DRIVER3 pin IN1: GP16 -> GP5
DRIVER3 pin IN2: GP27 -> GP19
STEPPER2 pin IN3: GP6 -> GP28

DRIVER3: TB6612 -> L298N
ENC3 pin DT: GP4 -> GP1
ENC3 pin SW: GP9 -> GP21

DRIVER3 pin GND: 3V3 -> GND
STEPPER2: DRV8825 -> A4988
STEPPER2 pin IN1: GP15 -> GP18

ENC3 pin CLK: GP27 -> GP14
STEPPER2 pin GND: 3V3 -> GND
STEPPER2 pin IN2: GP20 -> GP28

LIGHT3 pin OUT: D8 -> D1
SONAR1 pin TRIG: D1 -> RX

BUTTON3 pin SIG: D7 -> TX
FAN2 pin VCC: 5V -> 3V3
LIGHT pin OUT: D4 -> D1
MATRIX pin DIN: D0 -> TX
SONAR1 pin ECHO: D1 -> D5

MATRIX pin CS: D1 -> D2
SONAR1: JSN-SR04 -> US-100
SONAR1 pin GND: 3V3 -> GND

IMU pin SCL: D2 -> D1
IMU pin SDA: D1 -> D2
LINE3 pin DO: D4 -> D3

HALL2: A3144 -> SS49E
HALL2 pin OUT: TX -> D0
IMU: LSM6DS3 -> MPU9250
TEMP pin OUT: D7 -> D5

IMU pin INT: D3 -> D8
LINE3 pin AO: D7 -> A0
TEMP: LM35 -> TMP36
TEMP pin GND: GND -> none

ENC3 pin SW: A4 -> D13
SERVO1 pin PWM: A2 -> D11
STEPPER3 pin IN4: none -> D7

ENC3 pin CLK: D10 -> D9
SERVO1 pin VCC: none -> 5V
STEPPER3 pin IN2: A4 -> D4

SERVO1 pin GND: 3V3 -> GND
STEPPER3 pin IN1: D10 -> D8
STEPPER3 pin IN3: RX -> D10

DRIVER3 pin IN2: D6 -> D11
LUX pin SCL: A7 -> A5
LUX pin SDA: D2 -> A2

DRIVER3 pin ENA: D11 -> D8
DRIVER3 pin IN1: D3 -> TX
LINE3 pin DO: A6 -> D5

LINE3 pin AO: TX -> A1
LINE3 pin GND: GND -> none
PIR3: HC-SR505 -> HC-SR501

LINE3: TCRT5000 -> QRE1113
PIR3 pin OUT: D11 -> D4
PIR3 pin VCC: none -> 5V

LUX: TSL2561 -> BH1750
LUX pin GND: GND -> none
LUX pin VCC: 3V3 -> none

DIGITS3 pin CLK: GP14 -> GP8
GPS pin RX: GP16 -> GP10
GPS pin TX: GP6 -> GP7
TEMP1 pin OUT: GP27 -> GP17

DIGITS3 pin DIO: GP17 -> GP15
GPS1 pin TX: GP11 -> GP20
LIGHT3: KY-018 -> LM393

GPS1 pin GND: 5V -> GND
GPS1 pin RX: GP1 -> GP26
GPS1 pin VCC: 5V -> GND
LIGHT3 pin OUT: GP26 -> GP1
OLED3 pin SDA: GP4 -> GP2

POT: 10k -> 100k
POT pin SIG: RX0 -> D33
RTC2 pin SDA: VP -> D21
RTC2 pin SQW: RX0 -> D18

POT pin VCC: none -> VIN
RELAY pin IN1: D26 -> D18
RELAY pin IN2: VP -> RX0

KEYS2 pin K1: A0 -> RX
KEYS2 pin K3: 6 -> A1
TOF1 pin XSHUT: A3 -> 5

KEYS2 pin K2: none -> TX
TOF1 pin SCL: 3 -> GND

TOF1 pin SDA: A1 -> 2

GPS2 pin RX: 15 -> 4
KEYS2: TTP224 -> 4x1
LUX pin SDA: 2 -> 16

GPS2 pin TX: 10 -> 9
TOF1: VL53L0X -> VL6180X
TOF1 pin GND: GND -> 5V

- - -

I'd like the lines above from the one with "STEPPER3 pin IN2: A4 -> D4" up to and including the one with "GPS pin TX: GP6 -> GP7" copied exactly, with no other lines.

* Worked solution:
STEPPER3 pin IN2: A4 -> D4

SERVO1 pin GND: 3V3 -> GND
STEPPER3 pin IN1: D10 -> D8
STEPPER3 pin IN3: RX -> D10

DRIVER3 pin IN2: D6 -> D11
LUX pin SCL: A7 -> A5
LUX pin SDA: D2 -> A2

DRIVER3 pin ENA: D11 -> D8
DRIVER3 pin IN1: D3 -> TX
LINE3 pin DO: A6 -> D5

LINE3 pin AO: TX -> A1
LINE3 pin GND: GND -> none
PIR3: HC-SR505 -> HC-SR501

LINE3: TCRT5000 -> QRE1113
PIR3 pin OUT: D11 -> D4
PIR3 pin VCC: none -> 5V

LUX: TSL2561 -> BH1750
LUX pin GND: GND -> none
LUX pin VCC: 3V3 -> none

DIGITS3 pin CLK: GP14 -> GP8
GPS pin RX: GP16 -> GP10
GPS pin TX: GP6 -> GP7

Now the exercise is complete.